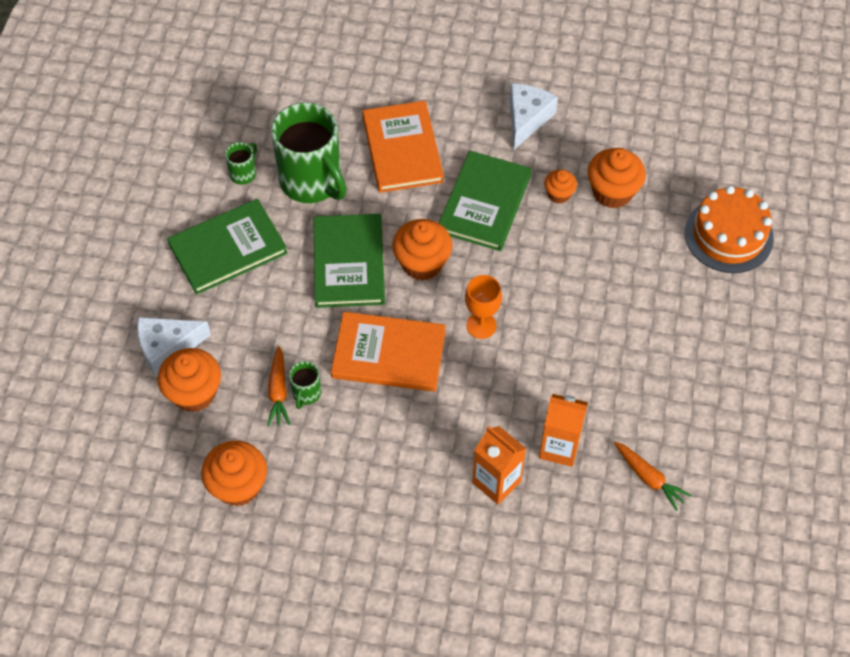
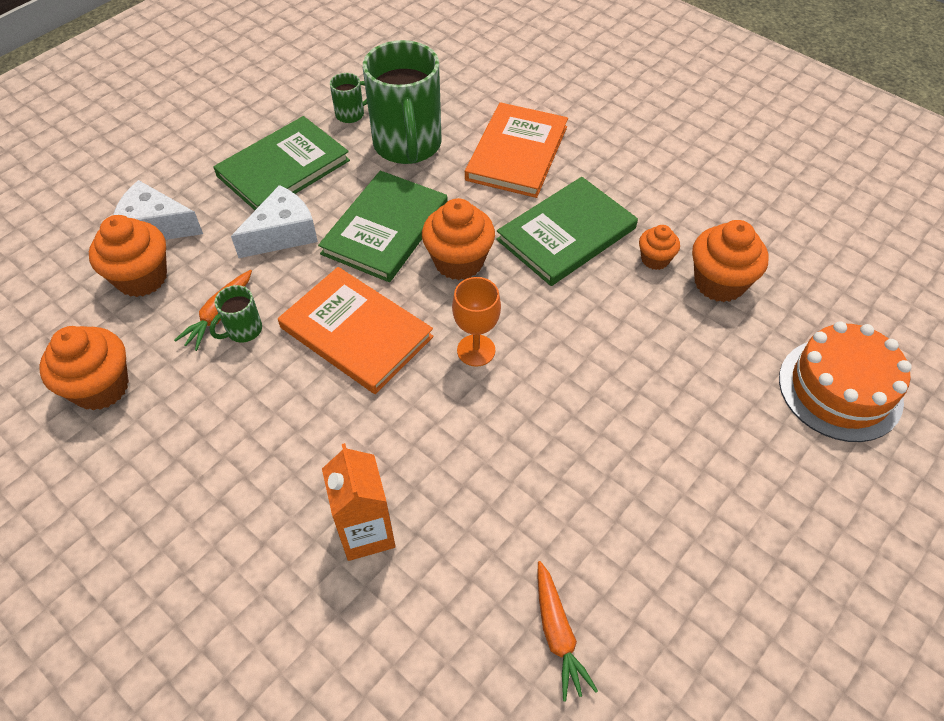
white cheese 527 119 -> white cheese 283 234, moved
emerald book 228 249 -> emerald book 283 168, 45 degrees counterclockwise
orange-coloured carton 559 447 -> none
....................
--- Requirement ---
Every line of the material is to be quoted exactly, with no pictures carried over.

--- Written answer ---
white cheese 527 119 -> white cheese 283 234, moved
emerald book 228 249 -> emerald book 283 168, 45 degrees counterclockwise
orange-coloured carton 559 447 -> none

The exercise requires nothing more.